◆ **What you should do**:
Copy all entries without alteration and skip the pictures they hold.

Segment Start: Provided data

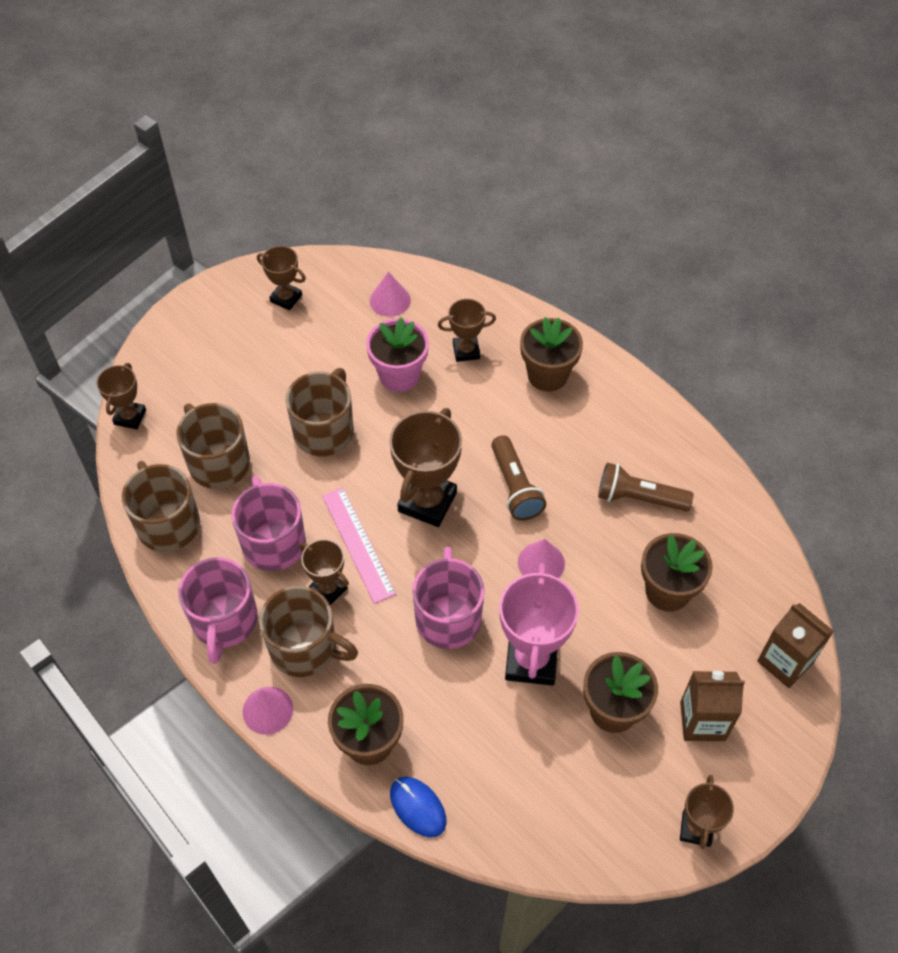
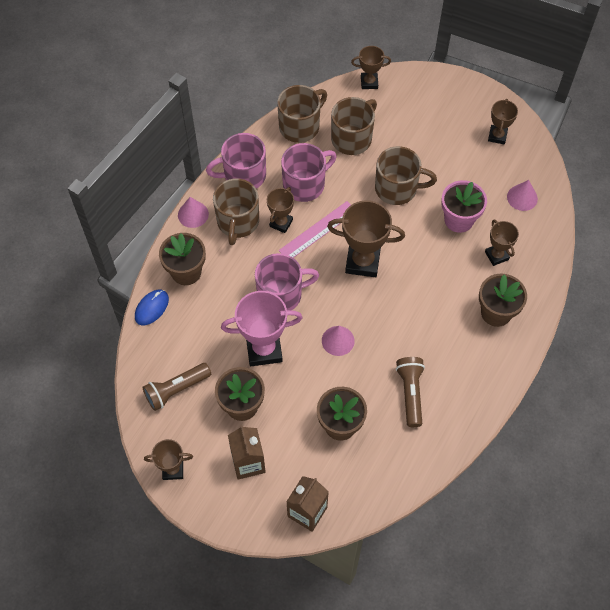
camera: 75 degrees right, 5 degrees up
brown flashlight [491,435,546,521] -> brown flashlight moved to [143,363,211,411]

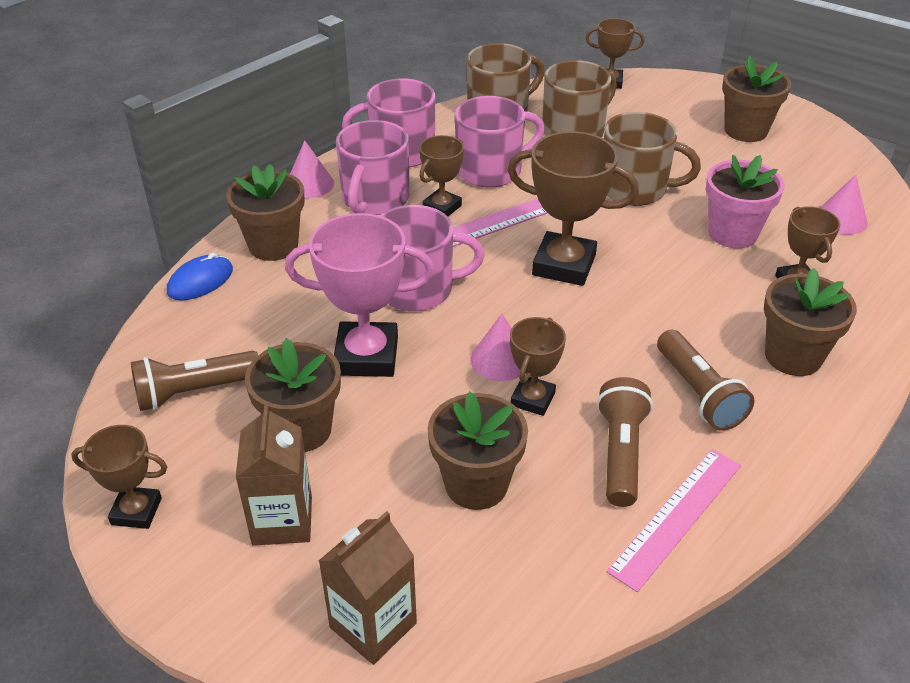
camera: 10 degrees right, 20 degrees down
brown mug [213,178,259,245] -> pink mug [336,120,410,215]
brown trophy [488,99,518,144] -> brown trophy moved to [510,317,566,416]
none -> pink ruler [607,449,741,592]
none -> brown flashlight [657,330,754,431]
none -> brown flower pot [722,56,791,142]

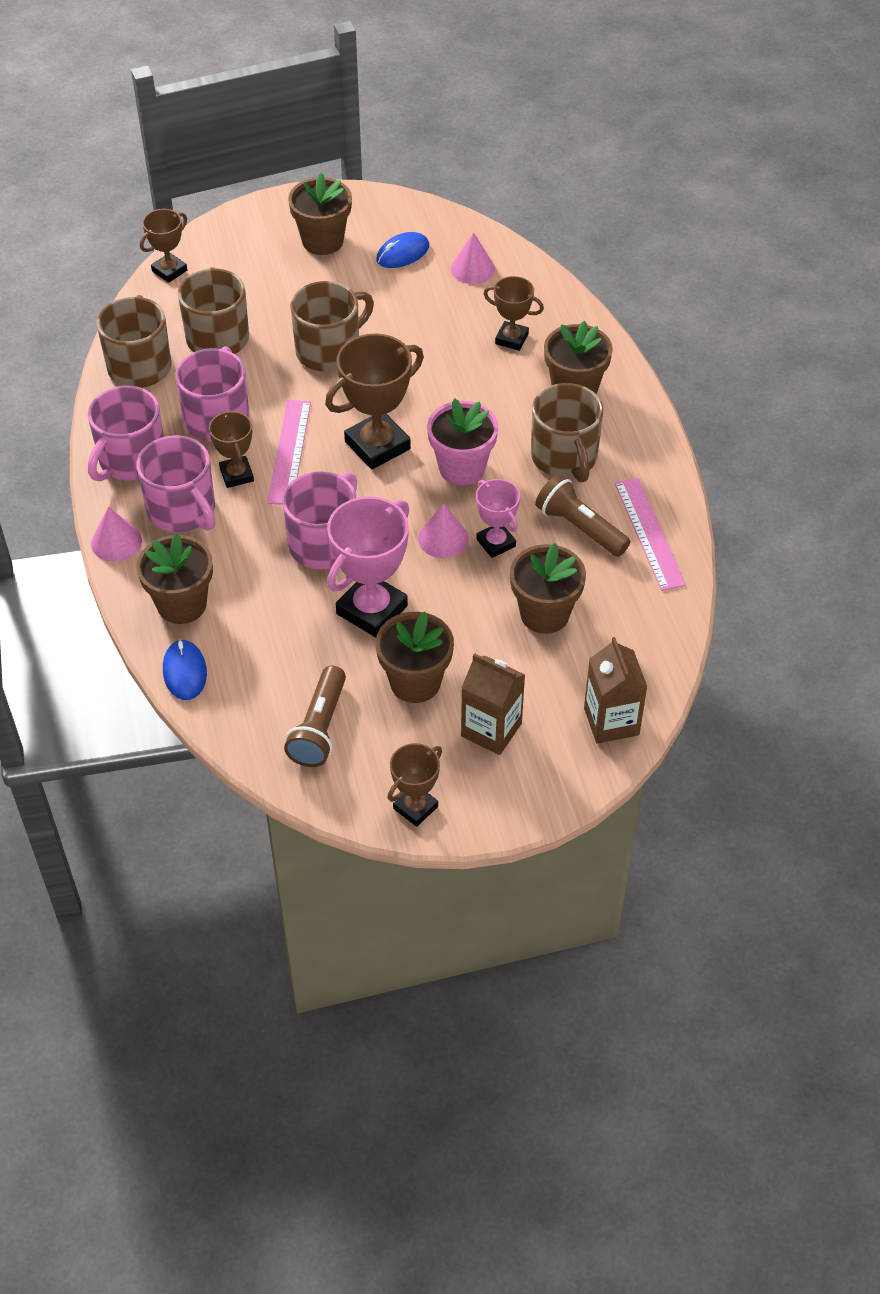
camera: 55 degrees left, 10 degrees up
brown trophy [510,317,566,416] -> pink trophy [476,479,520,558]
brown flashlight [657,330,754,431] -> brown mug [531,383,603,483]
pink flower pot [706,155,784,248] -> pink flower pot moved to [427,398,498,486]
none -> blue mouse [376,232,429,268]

Segment End: Provided data

◆ **Completed exercise**:
camera: 75 degrees right, 5 degrees up
brown flashlight [491,435,546,521] -> brown flashlight moved to [143,363,211,411]

camera: 10 degrees right, 20 degrees down
brown mug [213,178,259,245] -> pink mug [336,120,410,215]
brown trophy [488,99,518,144] -> brown trophy moved to [510,317,566,416]
none -> pink ruler [607,449,741,592]
none -> brown flashlight [657,330,754,431]
none -> brown flower pot [722,56,791,142]

camera: 55 degrees left, 10 degrees up
brown trophy [510,317,566,416] -> pink trophy [476,479,520,558]
brown flashlight [657,330,754,431] -> brown mug [531,383,603,483]
pink flower pot [706,155,784,248] -> pink flower pot moved to [427,398,498,486]
none -> blue mouse [376,232,429,268]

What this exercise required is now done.